:: Instructions for the task ::
Set out each line from the following listing that includes the word "carrot".

:: Source material ::
○ ○ ○ ○

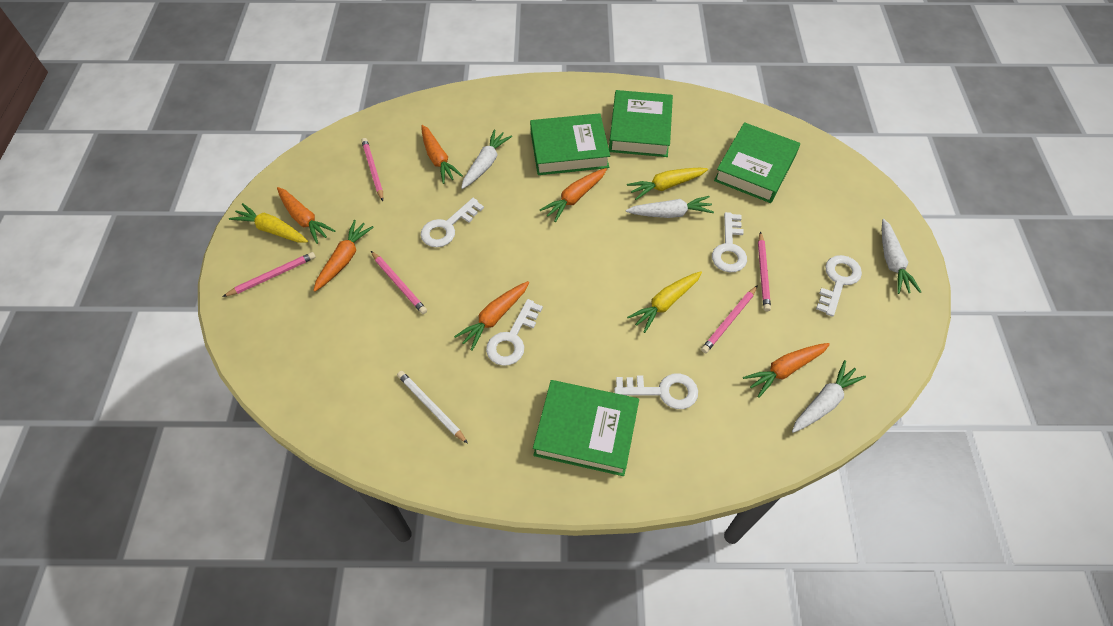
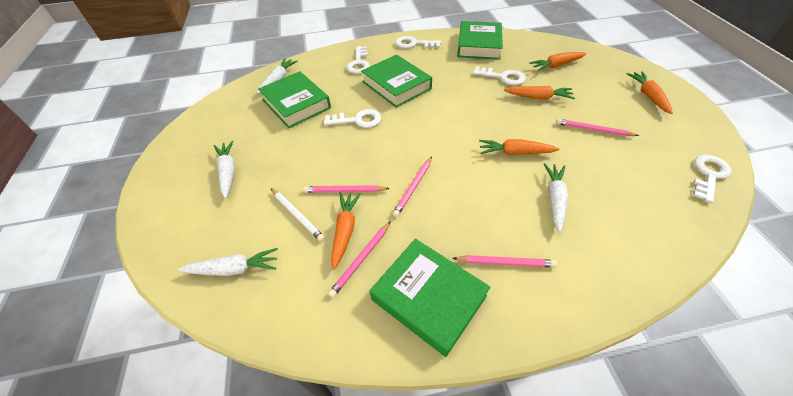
orange carrot: [277,187,335,244] [313,220,374,292] [421,125,463,184] [454,281,529,351] [540,168,607,222] [743,343,830,398] = 6 -> [331,192,361,270] [479,139,560,155] [504,86,575,100] [529,52,586,71] [627,72,673,114] = 5
yellow carrot: [229,203,308,243] [627,168,708,200] [627,271,702,333] = 3 -> none = 0

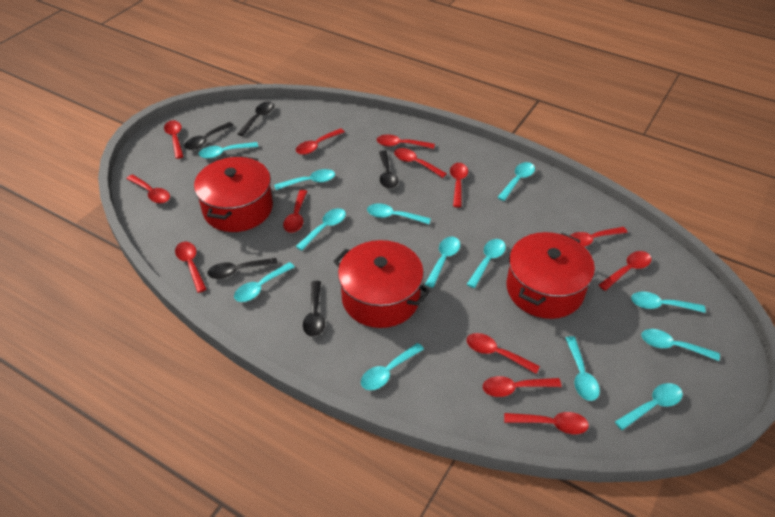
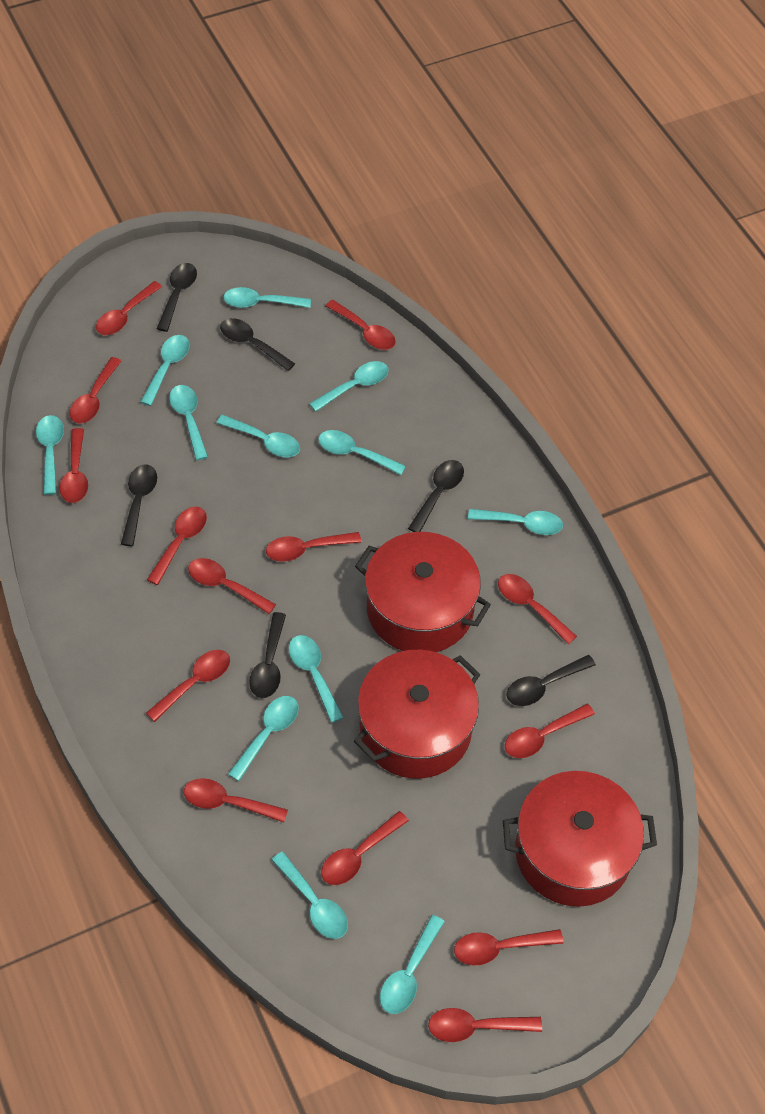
black spoon: [184,122,234,150] [207,258,278,279] [237,101,274,136] [303,281,325,337] [379,150,398,189] = 5 -> [121,464,157,546] [157,263,197,332] [220,318,295,371] [249,612,286,698] [408,460,464,532] [507,655,596,706] = 6
red spoon: [126,174,170,203] [164,120,184,159] [175,242,206,293] [283,190,307,233] [296,128,345,155] [376,135,435,149] [394,148,447,178] [450,163,468,207] [467,333,540,374] [483,376,562,397] [504,412,589,434] [569,227,628,247] [599,251,651,291] = 13 -> [59,428,88,503] [69,357,121,424] [96,281,162,335] [146,650,230,722] [147,507,207,585] [184,778,288,822] [188,558,276,614] [266,532,361,562] [321,811,409,885] [326,300,396,350] [428,1008,542,1042] [454,929,563,965] [498,574,577,644] [505,704,595,758] = 14
turquoise spoon: [199,142,258,159] [234,262,295,302] [274,169,335,190] [296,208,346,251] [361,343,424,390] [367,203,431,224] [425,236,460,288] [467,239,506,288] [497,162,535,201] [565,336,600,401] [615,383,683,430] [631,292,706,313] [641,329,720,361] = 13 -> [36,415,64,495] [140,335,190,406] [169,385,208,460] [217,415,300,457] [223,287,311,308] [228,696,298,781] [271,851,348,939] [289,635,344,723] [309,361,388,412] [318,430,406,475] [380,915,445,1014] [468,509,563,535] = 12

○ ○ ○ ○

:: Expected answer ::
orange carrot: [277,187,335,244] [313,220,374,292] [421,125,463,184] [454,281,529,351] [540,168,607,222] [743,343,830,398] = 6 -> [331,192,361,270] [479,139,560,155] [504,86,575,100] [529,52,586,71] [627,72,673,114] = 5
yellow carrot: [229,203,308,243] [627,168,708,200] [627,271,702,333] = 3 -> none = 0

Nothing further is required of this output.